_ABOUT THIS EXERCISE_
Below are records to be output exactly, every one of them.

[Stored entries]
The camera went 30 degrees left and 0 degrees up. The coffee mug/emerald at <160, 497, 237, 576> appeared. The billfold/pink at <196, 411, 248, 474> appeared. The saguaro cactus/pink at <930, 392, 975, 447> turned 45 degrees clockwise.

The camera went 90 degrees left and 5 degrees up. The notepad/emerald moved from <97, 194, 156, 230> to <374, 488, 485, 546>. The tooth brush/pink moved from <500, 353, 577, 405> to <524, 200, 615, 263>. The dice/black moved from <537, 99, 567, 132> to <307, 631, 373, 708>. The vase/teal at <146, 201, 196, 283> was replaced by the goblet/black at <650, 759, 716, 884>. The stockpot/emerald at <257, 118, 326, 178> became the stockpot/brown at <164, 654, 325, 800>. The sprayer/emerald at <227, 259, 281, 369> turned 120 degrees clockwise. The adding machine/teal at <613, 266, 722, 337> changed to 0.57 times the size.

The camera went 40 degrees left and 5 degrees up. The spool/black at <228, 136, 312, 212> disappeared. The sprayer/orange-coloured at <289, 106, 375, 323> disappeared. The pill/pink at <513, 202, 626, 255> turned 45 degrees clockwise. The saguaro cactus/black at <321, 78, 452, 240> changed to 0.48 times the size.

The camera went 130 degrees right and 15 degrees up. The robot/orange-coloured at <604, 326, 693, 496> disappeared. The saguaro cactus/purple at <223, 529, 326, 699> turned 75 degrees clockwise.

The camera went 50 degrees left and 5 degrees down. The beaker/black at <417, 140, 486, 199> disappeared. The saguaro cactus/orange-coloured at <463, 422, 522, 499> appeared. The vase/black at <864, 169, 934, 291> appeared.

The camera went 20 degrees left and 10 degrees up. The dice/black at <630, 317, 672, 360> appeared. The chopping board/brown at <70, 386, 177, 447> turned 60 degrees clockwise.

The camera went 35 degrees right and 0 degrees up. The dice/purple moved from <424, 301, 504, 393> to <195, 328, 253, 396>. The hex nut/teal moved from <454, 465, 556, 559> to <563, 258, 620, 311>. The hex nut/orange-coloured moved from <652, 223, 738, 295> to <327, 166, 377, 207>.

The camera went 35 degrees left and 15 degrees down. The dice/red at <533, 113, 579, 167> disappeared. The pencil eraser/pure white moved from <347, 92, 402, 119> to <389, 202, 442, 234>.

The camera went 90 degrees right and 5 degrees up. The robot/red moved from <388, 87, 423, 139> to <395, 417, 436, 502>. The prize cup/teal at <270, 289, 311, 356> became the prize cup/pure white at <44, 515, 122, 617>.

_EXERCISE RESULT_
The camera went 30 degrees left and 0 degrees up. The coffee mug/emerald at <160, 497, 237, 576> appeared. The billfold/pink at <196, 411, 248, 474> appeared. The saguaro cactus/pink at <930, 392, 975, 447> turned 45 degrees clockwise.

The camera went 90 degrees left and 5 degrees up. The notepad/emerald moved from <97, 194, 156, 230> to <374, 488, 485, 546>. The tooth brush/pink moved from <500, 353, 577, 405> to <524, 200, 615, 263>. The dice/black moved from <537, 99, 567, 132> to <307, 631, 373, 708>. The vase/teal at <146, 201, 196, 283> was replaced by the goblet/black at <650, 759, 716, 884>. The stockpot/emerald at <257, 118, 326, 178> became the stockpot/brown at <164, 654, 325, 800>. The sprayer/emerald at <227, 259, 281, 369> turned 120 degrees clockwise. The adding machine/teal at <613, 266, 722, 337> changed to 0.57 times the size.

The camera went 40 degrees left and 5 degrees up. The spool/black at <228, 136, 312, 212> disappeared. The sprayer/orange-coloured at <289, 106, 375, 323> disappeared. The pill/pink at <513, 202, 626, 255> turned 45 degrees clockwise. The saguaro cactus/black at <321, 78, 452, 240> changed to 0.48 times the size.

The camera went 130 degrees right and 15 degrees up. The robot/orange-coloured at <604, 326, 693, 496> disappeared. The saguaro cactus/purple at <223, 529, 326, 699> turned 75 degrees clockwise.

The camera went 50 degrees left and 5 degrees down. The beaker/black at <417, 140, 486, 199> disappeared. The saguaro cactus/orange-coloured at <463, 422, 522, 499> appeared. The vase/black at <864, 169, 934, 291> appeared.

The camera went 20 degrees left and 10 degrees up. The dice/black at <630, 317, 672, 360> appeared. The chopping board/brown at <70, 386, 177, 447> turned 60 degrees clockwise.

The camera went 35 degrees right and 0 degrees up. The dice/purple moved from <424, 301, 504, 393> to <195, 328, 253, 396>. The hex nut/teal moved from <454, 465, 556, 559> to <563, 258, 620, 311>. The hex nut/orange-coloured moved from <652, 223, 738, 295> to <327, 166, 377, 207>.

The camera went 35 degrees left and 15 degrees down. The dice/red at <533, 113, 579, 167> disappeared. The pencil eraser/pure white moved from <347, 92, 402, 119> to <389, 202, 442, 234>.

The camera went 90 degrees right and 5 degrees up. The robot/red moved from <388, 87, 423, 139> to <395, 417, 436, 502>. The prize cup/teal at <270, 289, 311, 356> became the prize cup/pure white at <44, 515, 122, 617>.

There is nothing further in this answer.